EXTRACTED DATA:

========================================

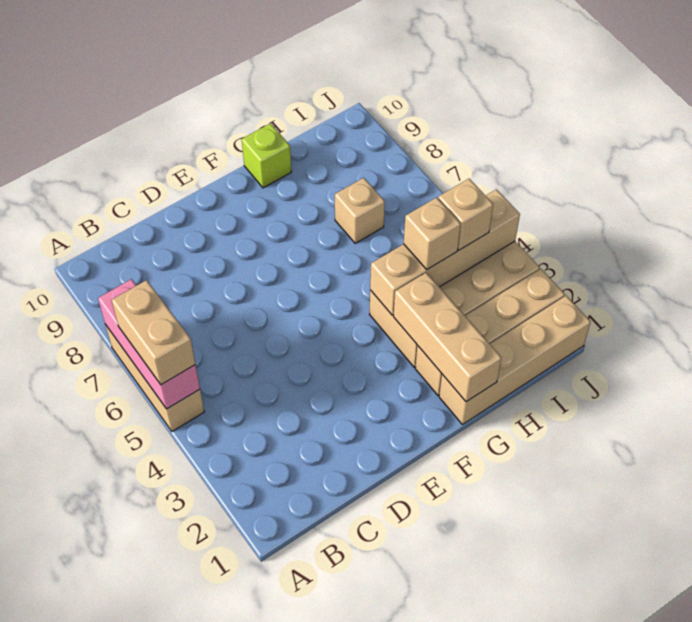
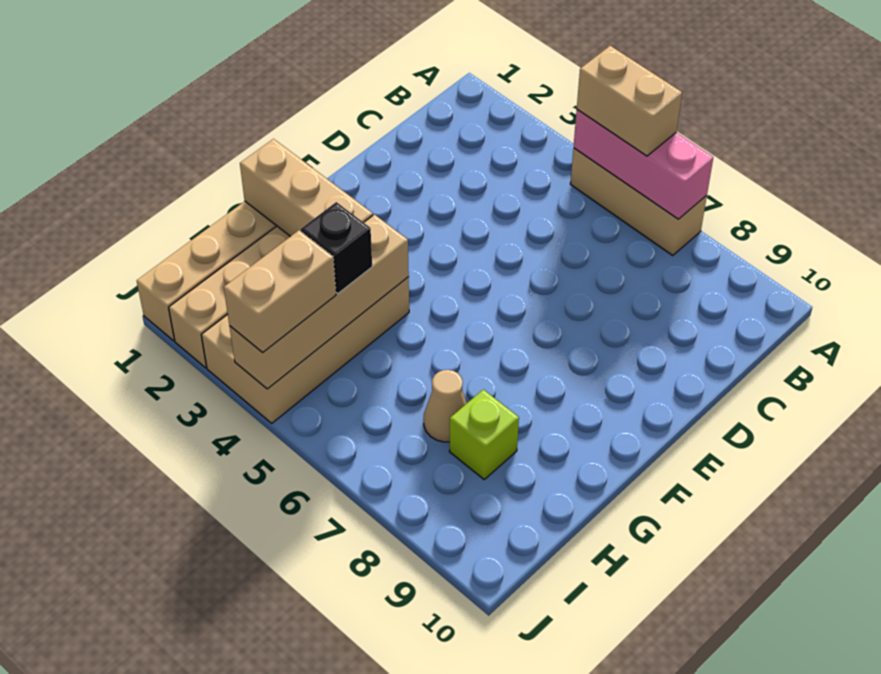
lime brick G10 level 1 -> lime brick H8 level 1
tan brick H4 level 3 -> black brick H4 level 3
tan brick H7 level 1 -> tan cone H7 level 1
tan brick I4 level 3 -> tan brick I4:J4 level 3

========================================

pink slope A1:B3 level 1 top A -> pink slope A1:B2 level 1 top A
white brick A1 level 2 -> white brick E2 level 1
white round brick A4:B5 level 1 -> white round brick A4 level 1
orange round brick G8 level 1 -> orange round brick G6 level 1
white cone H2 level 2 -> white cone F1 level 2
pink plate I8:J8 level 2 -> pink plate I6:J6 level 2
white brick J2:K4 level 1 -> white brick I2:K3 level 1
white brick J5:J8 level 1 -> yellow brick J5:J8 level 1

========================================

WHAT TO PRODUCE: Everything above from the line containing "lime brick G10" down to the line containing "tan brick I4 level" should be copied exactly, both end lines included, and nothing else.

ANSWER SPACE:
lime brick G10 level 1 -> lime brick H8 level 1
tan brick H4 level 3 -> black brick H4 level 3
tan brick H7 level 1 -> tan cone H7 level 1
tan brick I4 level 3 -> tan brick I4:J4 level 3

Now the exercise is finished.